Itemized modification records:
+--

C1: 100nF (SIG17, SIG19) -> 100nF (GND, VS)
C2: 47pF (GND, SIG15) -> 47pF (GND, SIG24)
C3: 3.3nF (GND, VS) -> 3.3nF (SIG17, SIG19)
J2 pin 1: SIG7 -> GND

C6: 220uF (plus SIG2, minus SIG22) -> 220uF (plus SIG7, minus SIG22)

+--

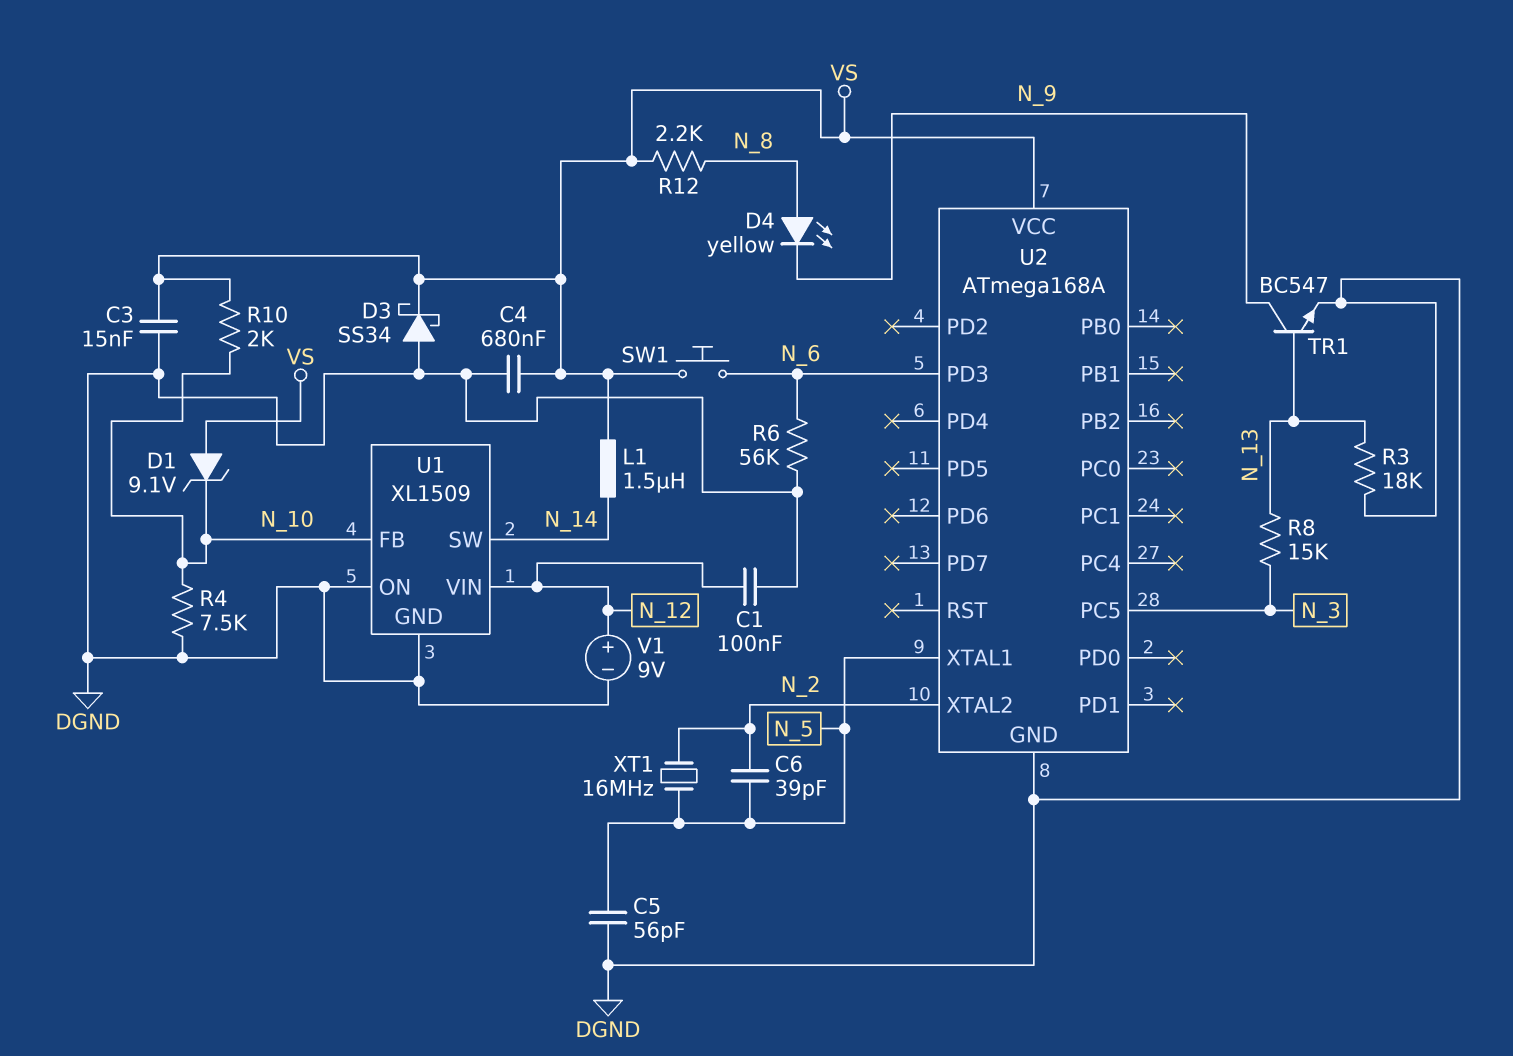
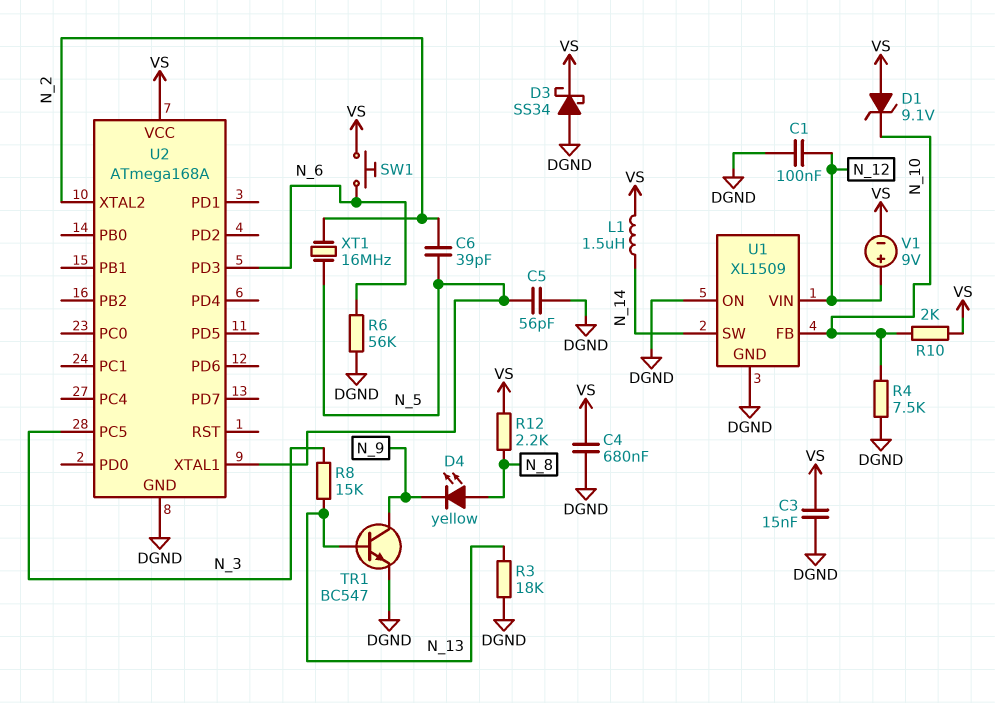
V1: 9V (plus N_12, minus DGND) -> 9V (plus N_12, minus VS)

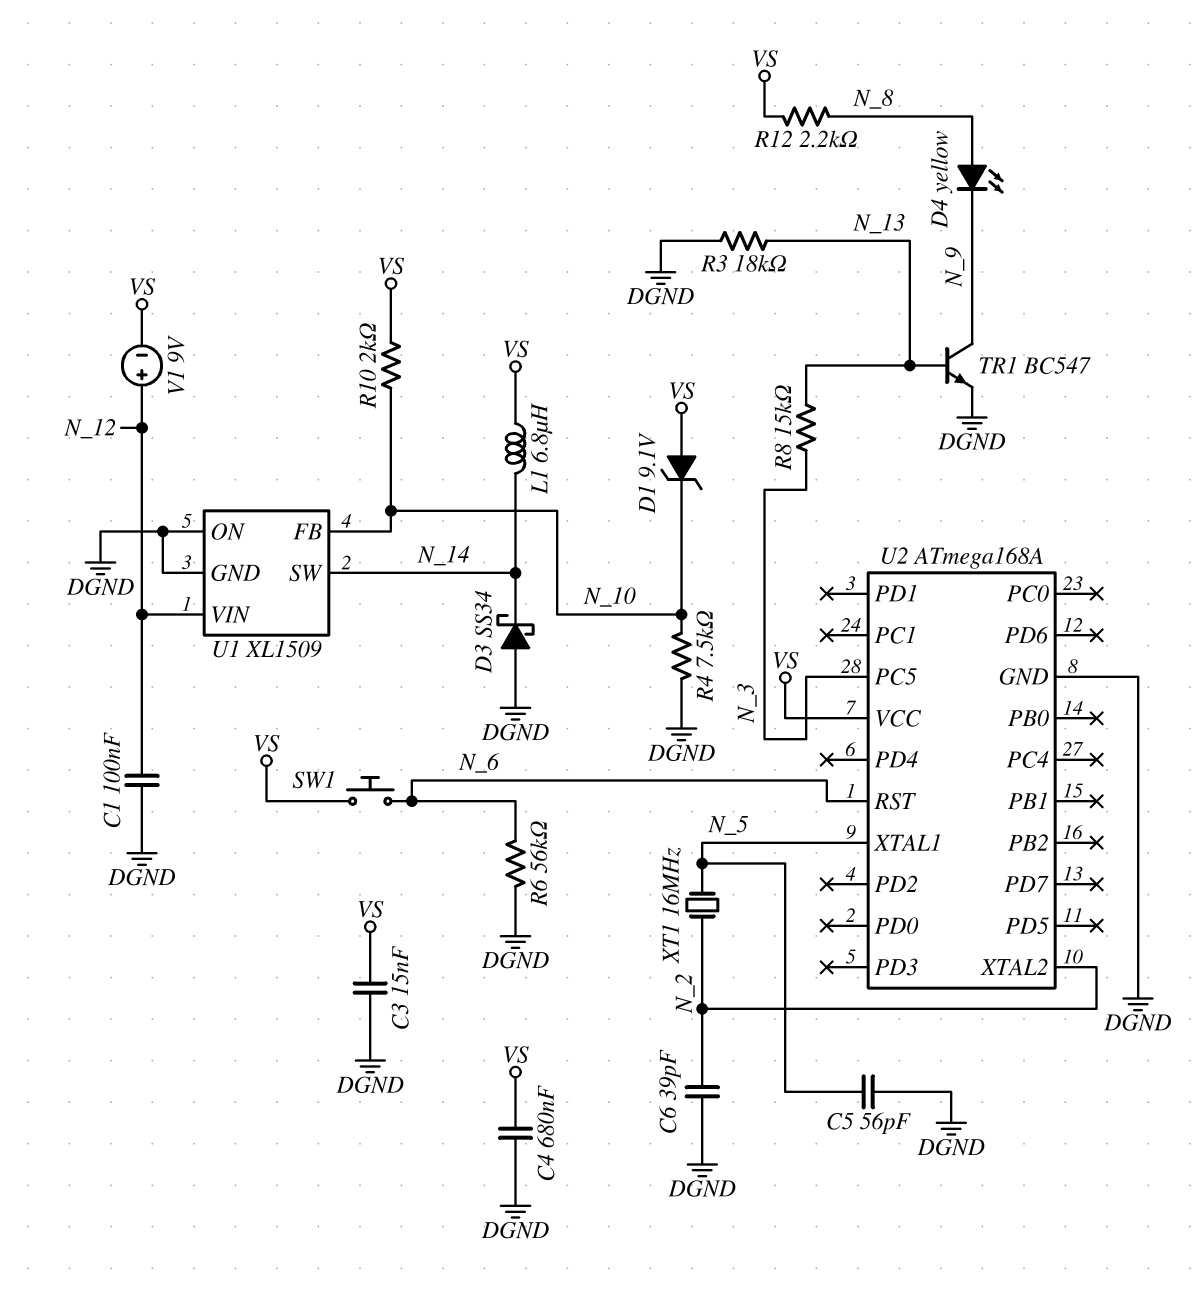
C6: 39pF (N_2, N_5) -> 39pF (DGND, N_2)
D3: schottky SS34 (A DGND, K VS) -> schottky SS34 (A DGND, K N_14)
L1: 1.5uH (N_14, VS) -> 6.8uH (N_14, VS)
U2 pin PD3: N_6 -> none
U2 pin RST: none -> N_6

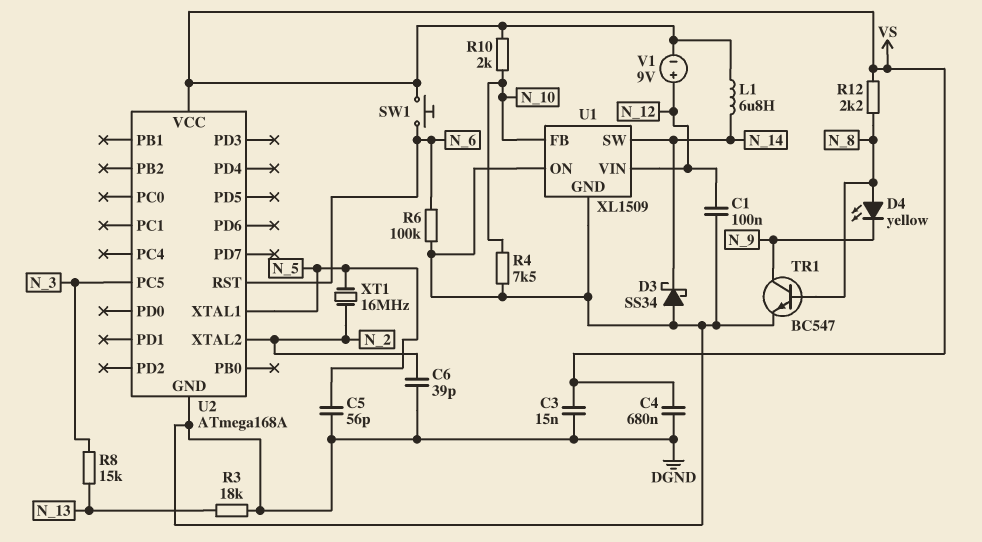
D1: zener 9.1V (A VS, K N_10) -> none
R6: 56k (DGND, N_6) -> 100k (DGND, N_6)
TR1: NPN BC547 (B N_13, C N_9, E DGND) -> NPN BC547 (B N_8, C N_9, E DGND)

+--

Description of the task ::
Repeat exactly the lines above, from the line that contains "V1: 9V (plus" down through the line that contains "TR1: NPN BC547". Include both of those lines and none of the pictures.

Result below ::
V1: 9V (plus N_12, minus DGND) -> 9V (plus N_12, minus VS)

C6: 39pF (N_2, N_5) -> 39pF (DGND, N_2)
D3: schottky SS34 (A DGND, K VS) -> schottky SS34 (A DGND, K N_14)
L1: 1.5uH (N_14, VS) -> 6.8uH (N_14, VS)
U2 pin PD3: N_6 -> none
U2 pin RST: none -> N_6

D1: zener 9.1V (A VS, K N_10) -> none
R6: 56k (DGND, N_6) -> 100k (DGND, N_6)
TR1: NPN BC547 (B N_13, C N_9, E DGND) -> NPN BC547 (B N_8, C N_9, E DGND)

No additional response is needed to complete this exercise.